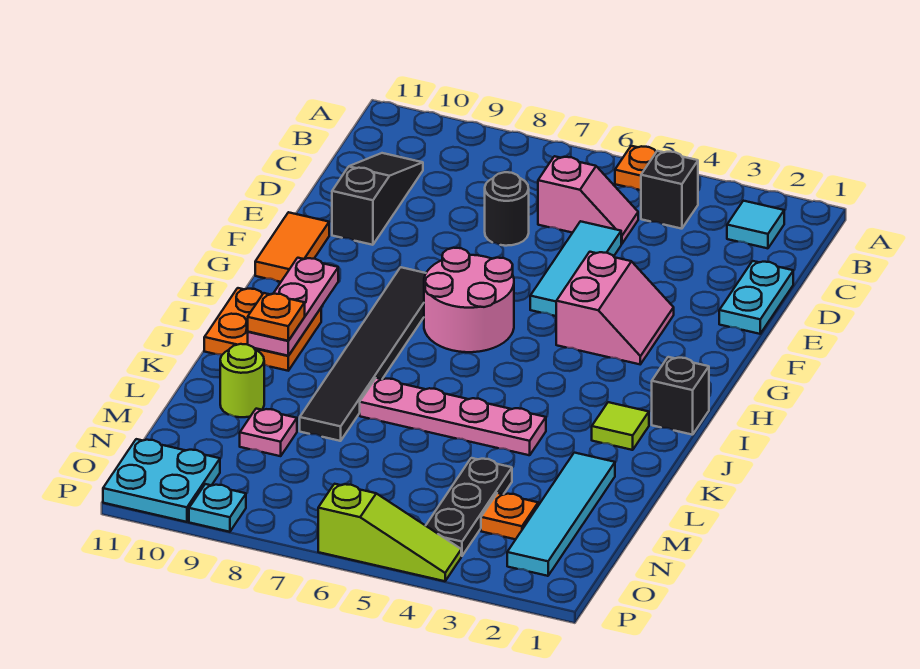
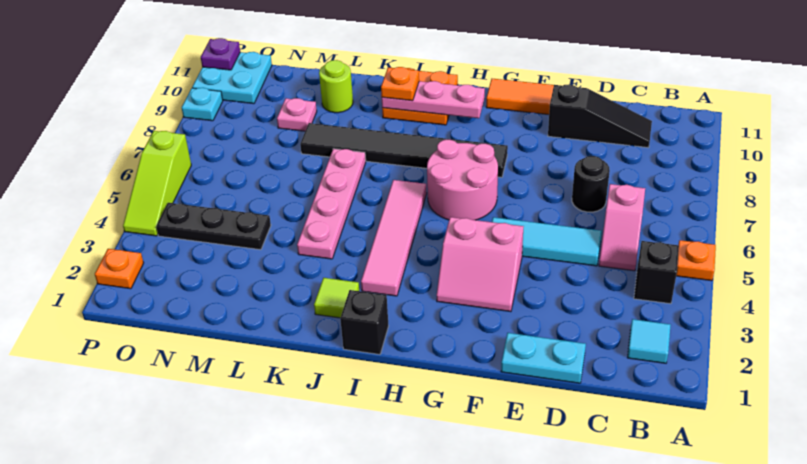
none -> pink tile I3:I6 level 1
cyan tile L2:O2 level 1 -> none
orange plate N3 level 1 -> orange plate P2 level 1
none -> purple plate P11 level 2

....................

Determine how many lines of the listing hold the word "plate" and reply with that figure alone.

WRITTEN ANSWER = 2